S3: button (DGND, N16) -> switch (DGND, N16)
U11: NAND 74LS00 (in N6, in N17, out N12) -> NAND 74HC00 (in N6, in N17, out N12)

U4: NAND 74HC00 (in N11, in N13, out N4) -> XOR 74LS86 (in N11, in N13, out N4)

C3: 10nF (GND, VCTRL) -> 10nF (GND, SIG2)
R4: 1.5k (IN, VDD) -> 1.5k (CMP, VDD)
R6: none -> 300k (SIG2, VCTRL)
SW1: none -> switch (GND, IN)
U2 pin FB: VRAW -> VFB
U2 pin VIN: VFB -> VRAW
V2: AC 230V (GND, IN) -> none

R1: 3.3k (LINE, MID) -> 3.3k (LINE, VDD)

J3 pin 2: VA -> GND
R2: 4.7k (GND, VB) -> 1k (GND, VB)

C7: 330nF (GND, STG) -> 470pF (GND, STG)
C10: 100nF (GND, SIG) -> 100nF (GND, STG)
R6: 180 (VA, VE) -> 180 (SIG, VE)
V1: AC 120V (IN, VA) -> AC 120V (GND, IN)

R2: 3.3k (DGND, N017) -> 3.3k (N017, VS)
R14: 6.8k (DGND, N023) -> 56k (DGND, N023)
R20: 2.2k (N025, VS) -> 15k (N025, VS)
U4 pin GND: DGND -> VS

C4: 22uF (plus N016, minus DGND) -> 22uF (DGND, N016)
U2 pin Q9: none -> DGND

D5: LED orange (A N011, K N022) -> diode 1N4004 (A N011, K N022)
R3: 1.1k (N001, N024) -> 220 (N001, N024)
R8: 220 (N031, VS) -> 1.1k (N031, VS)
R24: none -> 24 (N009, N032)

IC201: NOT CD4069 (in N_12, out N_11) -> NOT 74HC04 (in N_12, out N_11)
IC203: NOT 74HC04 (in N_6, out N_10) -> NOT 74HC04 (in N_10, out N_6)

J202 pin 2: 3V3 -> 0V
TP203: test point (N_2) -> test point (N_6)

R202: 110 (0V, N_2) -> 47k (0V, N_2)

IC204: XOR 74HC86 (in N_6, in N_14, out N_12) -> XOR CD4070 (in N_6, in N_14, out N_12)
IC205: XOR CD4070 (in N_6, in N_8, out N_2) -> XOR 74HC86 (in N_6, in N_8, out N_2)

What needs to be done:
Retype all of the material above. Do not alter a single word.

Solution to the problem:
S3: button (DGND, N16) -> switch (DGND, N16)
U11: NAND 74LS00 (in N6, in N17, out N12) -> NAND 74HC00 (in N6, in N17, out N12)

U4: NAND 74HC00 (in N11, in N13, out N4) -> XOR 74LS86 (in N11, in N13, out N4)

C3: 10nF (GND, VCTRL) -> 10nF (GND, SIG2)
R4: 1.5k (IN, VDD) -> 1.5k (CMP, VDD)
R6: none -> 300k (SIG2, VCTRL)
SW1: none -> switch (GND, IN)
U2 pin FB: VRAW -> VFB
U2 pin VIN: VFB -> VRAW
V2: AC 230V (GND, IN) -> none

R1: 3.3k (LINE, MID) -> 3.3k (LINE, VDD)

J3 pin 2: VA -> GND
R2: 4.7k (GND, VB) -> 1k (GND, VB)

C7: 330nF (GND, STG) -> 470pF (GND, STG)
C10: 100nF (GND, SIG) -> 100nF (GND, STG)
R6: 180 (VA, VE) -> 180 (SIG, VE)
V1: AC 120V (IN, VA) -> AC 120V (GND, IN)

R2: 3.3k (DGND, N017) -> 3.3k (N017, VS)
R14: 6.8k (DGND, N023) -> 56k (DGND, N023)
R20: 2.2k (N025, VS) -> 15k (N025, VS)
U4 pin GND: DGND -> VS

C4: 22uF (plus N016, minus DGND) -> 22uF (DGND, N016)
U2 pin Q9: none -> DGND

D5: LED orange (A N011, K N022) -> diode 1N4004 (A N011, K N022)
R3: 1.1k (N001, N024) -> 220 (N001, N024)
R8: 220 (N031, VS) -> 1.1k (N031, VS)
R24: none -> 24 (N009, N032)

IC201: NOT CD4069 (in N_12, out N_11) -> NOT 74HC04 (in N_12, out N_11)
IC203: NOT 74HC04 (in N_6, out N_10) -> NOT 74HC04 (in N_10, out N_6)

J202 pin 2: 3V3 -> 0V
TP203: test point (N_2) -> test point (N_6)

R202: 110 (0V, N_2) -> 47k (0V, N_2)

IC204: XOR 74HC86 (in N_6, in N_14, out N_12) -> XOR CD4070 (in N_6, in N_14, out N_12)
IC205: XOR CD4070 (in N_6, in N_8, out N_2) -> XOR 74HC86 (in N_6, in N_8, out N_2)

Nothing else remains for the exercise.